(Object change listings)
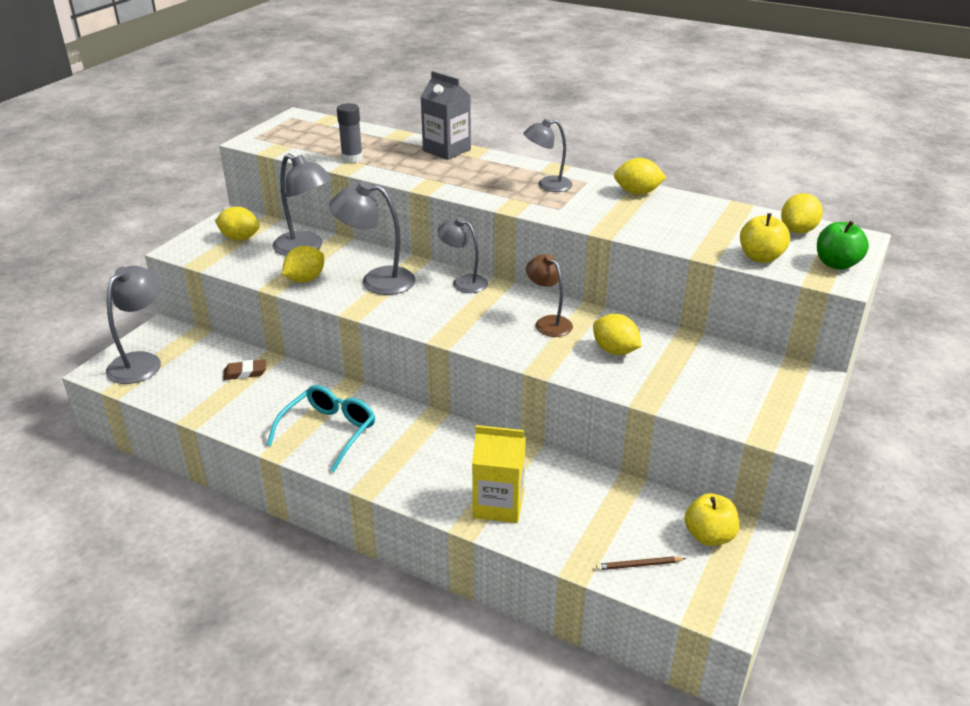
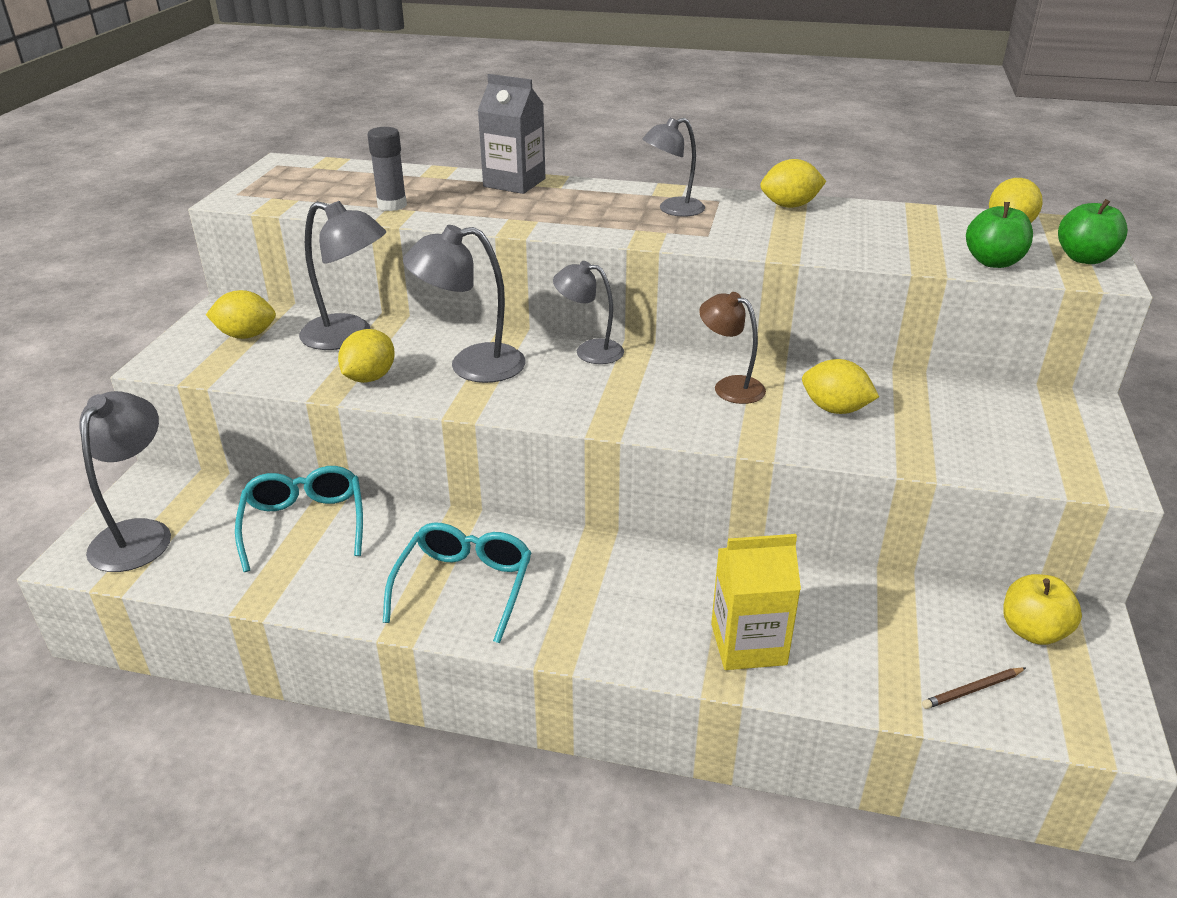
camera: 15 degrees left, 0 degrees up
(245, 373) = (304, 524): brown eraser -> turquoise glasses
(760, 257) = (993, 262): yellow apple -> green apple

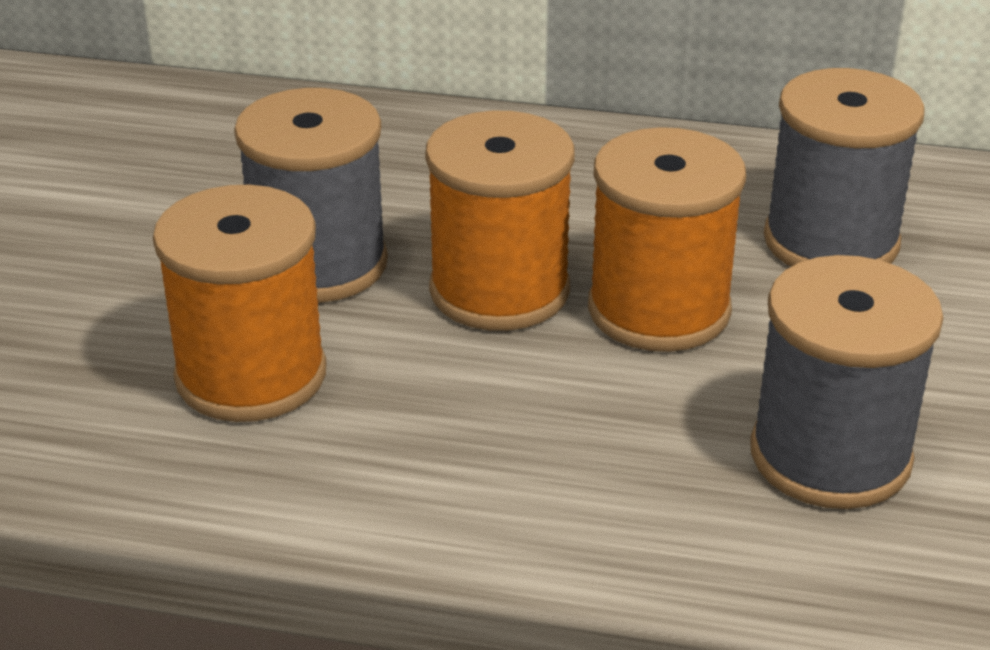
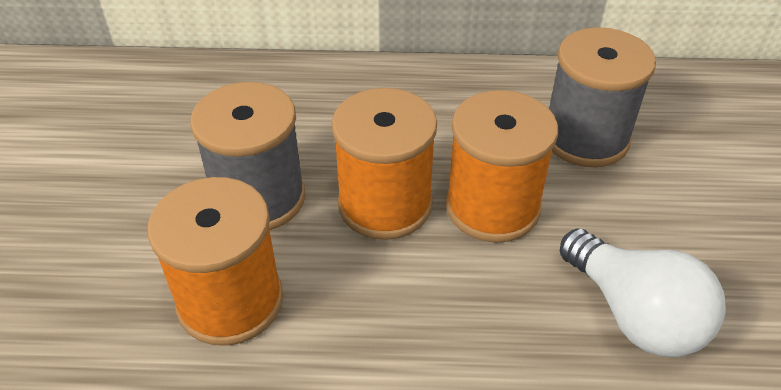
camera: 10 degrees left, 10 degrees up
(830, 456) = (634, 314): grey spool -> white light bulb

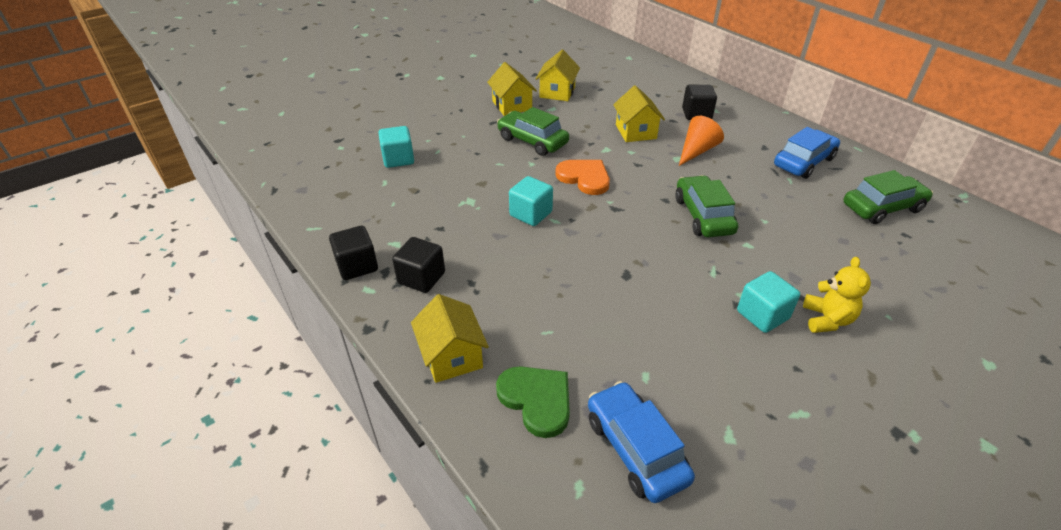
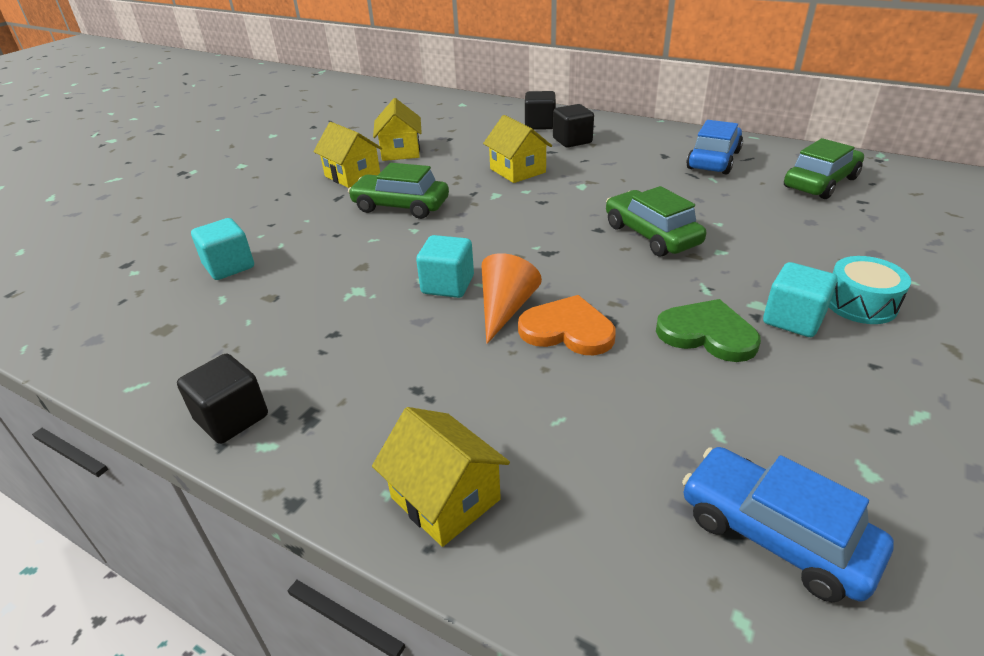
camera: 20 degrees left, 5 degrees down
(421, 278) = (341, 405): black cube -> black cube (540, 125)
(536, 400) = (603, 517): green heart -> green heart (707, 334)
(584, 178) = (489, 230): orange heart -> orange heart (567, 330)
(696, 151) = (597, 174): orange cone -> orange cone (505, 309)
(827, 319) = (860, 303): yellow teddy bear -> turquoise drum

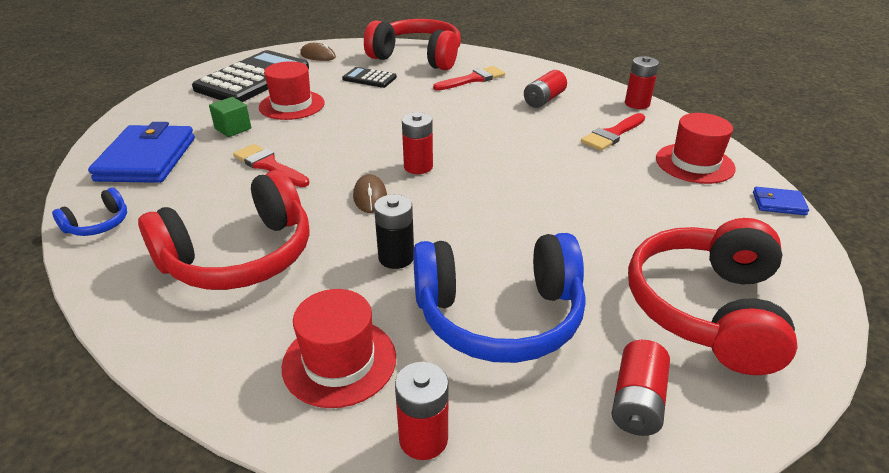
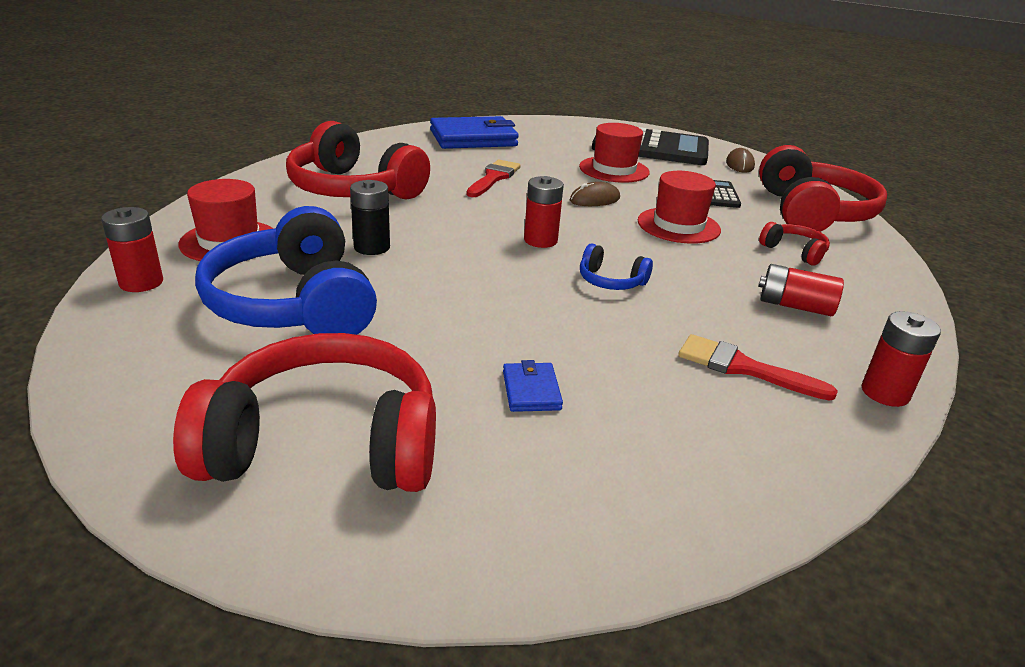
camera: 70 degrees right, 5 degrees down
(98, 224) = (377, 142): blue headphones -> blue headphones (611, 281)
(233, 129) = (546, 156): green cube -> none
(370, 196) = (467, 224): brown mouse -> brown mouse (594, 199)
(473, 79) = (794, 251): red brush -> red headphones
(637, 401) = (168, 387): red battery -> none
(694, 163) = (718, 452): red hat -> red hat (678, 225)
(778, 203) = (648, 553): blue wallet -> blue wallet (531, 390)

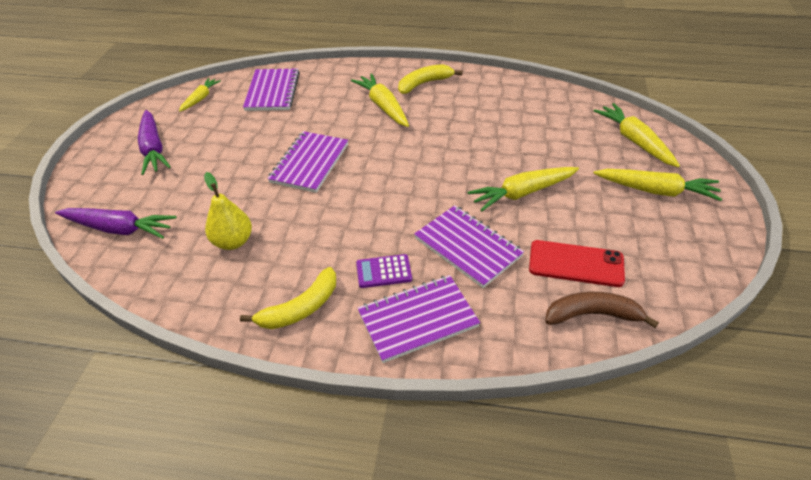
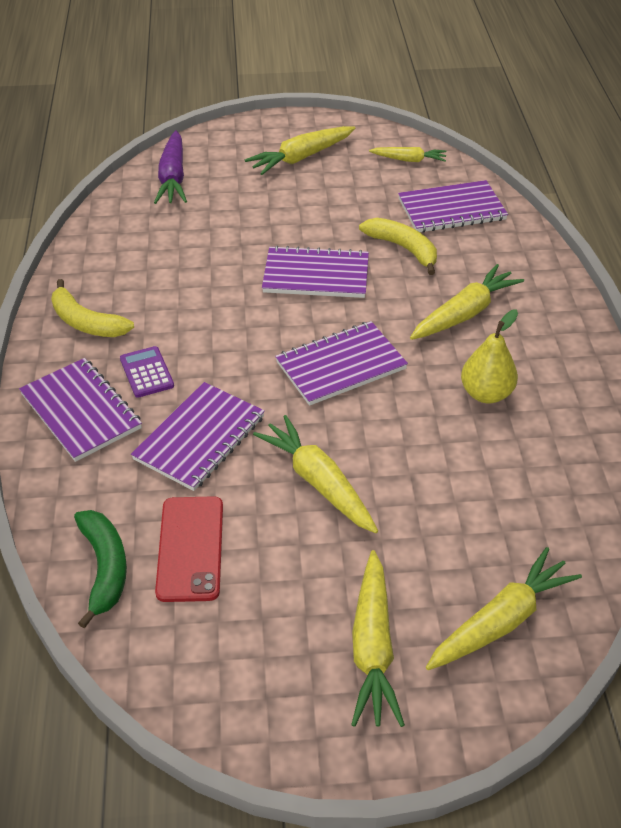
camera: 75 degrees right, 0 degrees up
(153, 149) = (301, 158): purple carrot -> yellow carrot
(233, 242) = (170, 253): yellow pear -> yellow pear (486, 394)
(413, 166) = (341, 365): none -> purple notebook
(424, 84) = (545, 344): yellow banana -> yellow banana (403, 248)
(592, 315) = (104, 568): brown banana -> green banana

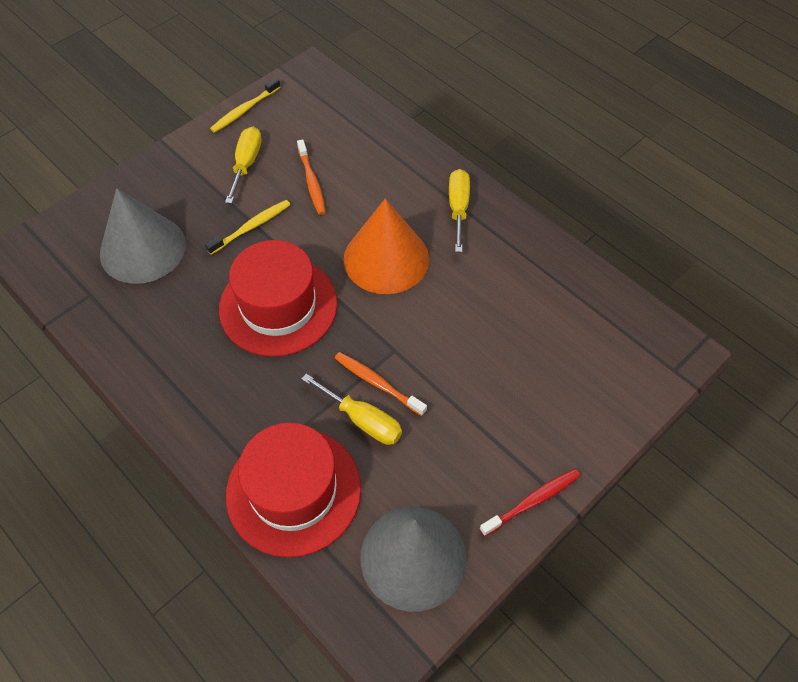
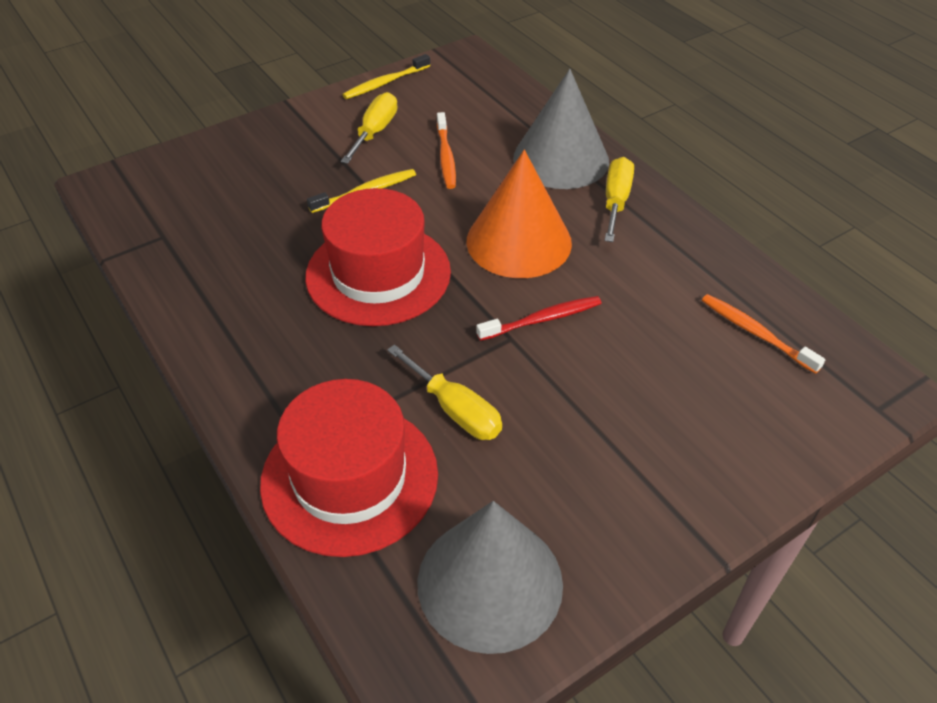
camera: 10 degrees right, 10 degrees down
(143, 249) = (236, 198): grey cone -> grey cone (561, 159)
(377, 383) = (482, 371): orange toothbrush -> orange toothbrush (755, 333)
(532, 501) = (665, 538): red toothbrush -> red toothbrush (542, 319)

Work to complete >> Set down exactly the lines of the entries above from the one holding "(592, 315) = (104, 568): brown" through the last one, including both, with the pictures left out.

Output for this task >>
(592, 315) = (104, 568): brown banana -> green banana

camera: 10 degrees right, 10 degrees down
(143, 249) = (236, 198): grey cone -> grey cone (561, 159)
(377, 383) = (482, 371): orange toothbrush -> orange toothbrush (755, 333)
(532, 501) = (665, 538): red toothbrush -> red toothbrush (542, 319)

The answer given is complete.